* _LISTED RECORDS_
● ● ● ● ●
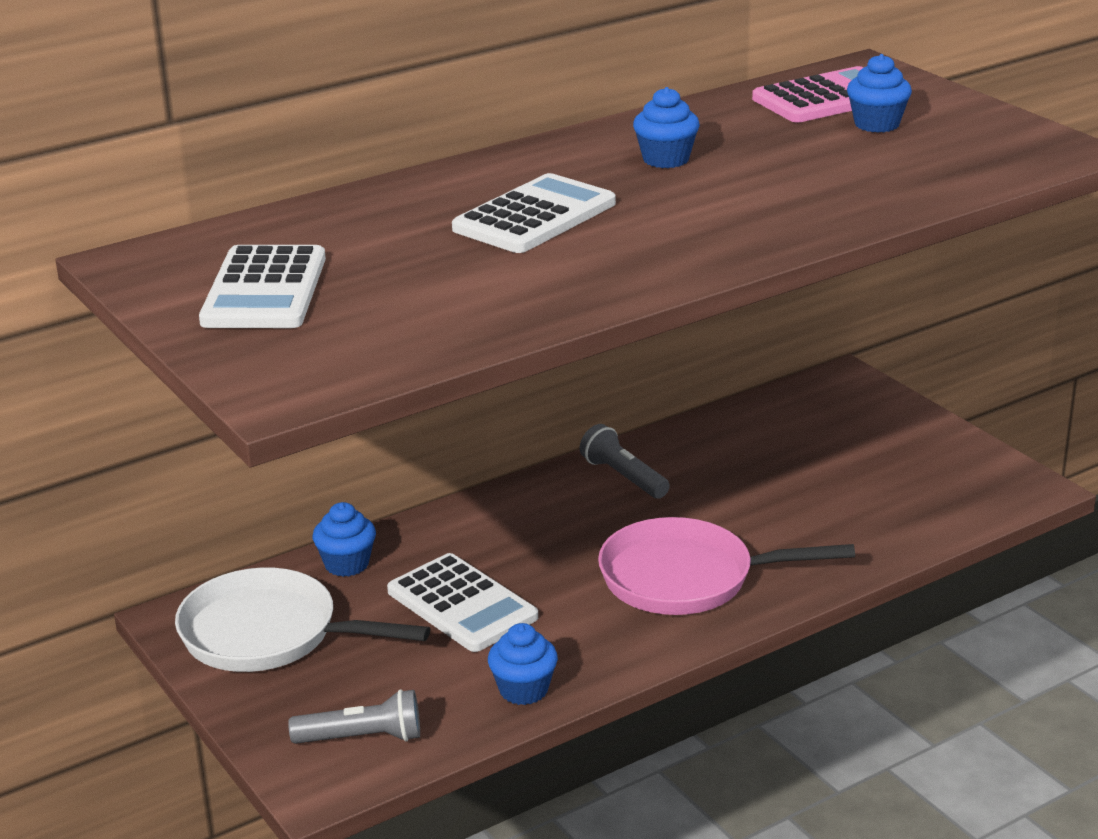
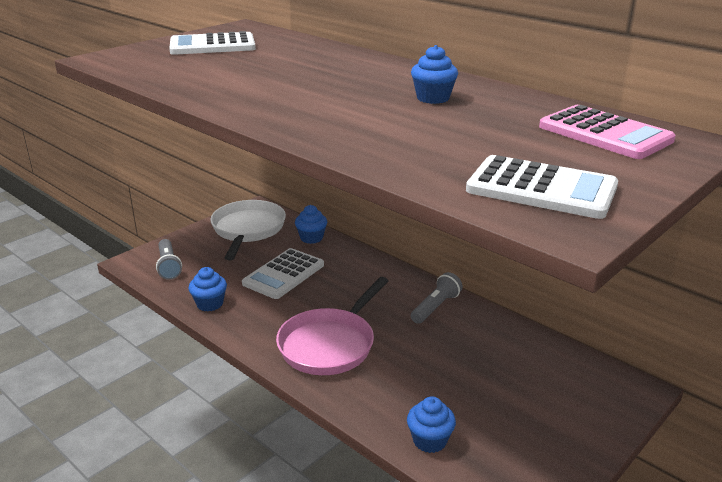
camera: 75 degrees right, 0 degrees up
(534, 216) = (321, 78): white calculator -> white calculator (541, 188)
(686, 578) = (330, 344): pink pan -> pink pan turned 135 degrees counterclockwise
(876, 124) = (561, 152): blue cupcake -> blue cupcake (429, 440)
● ● ● ● ●
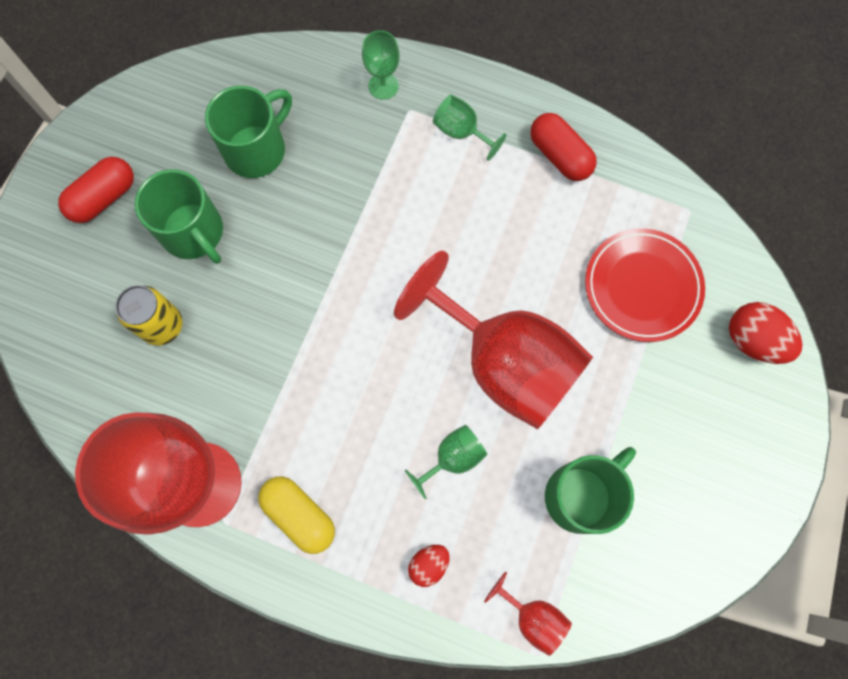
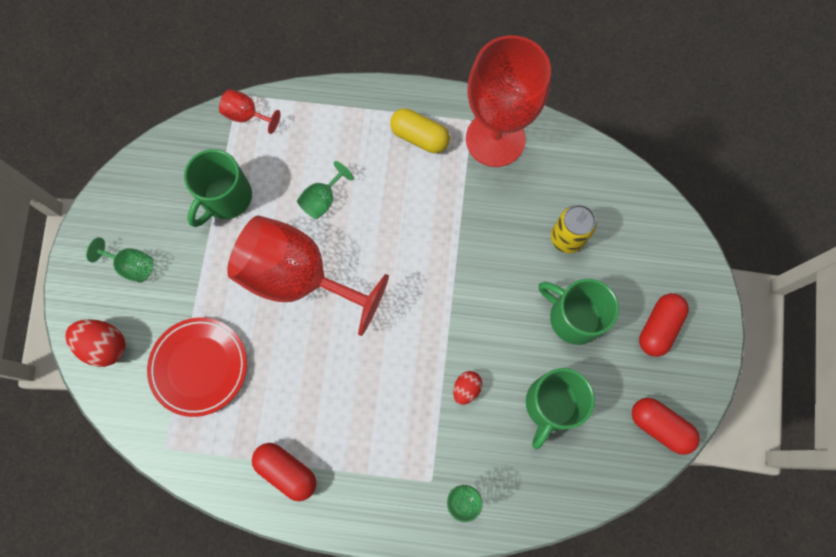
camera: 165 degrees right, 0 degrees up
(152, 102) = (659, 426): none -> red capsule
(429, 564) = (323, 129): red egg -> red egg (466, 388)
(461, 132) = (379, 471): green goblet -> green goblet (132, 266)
● ● ● ● ●
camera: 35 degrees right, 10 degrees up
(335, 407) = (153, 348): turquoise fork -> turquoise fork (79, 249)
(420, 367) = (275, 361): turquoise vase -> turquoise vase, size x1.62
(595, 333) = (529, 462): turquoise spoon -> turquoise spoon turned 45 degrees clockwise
● ● ● ● ●
* _HOW TO COMPLETE THIS TASK_
Extract from the records above the lines from the one containing "camera: 75 degrees right, 0 degrees up" to the one containing "(876, 124) = (561, 152): blue", both lines included, exactly as they appear and with nothing else.

* _THE COMPLETED TASK_
camera: 75 degrees right, 0 degrees up
(534, 216) = (321, 78): white calculator -> white calculator (541, 188)
(686, 578) = (330, 344): pink pan -> pink pan turned 135 degrees counterclockwise
(876, 124) = (561, 152): blue cupcake -> blue cupcake (429, 440)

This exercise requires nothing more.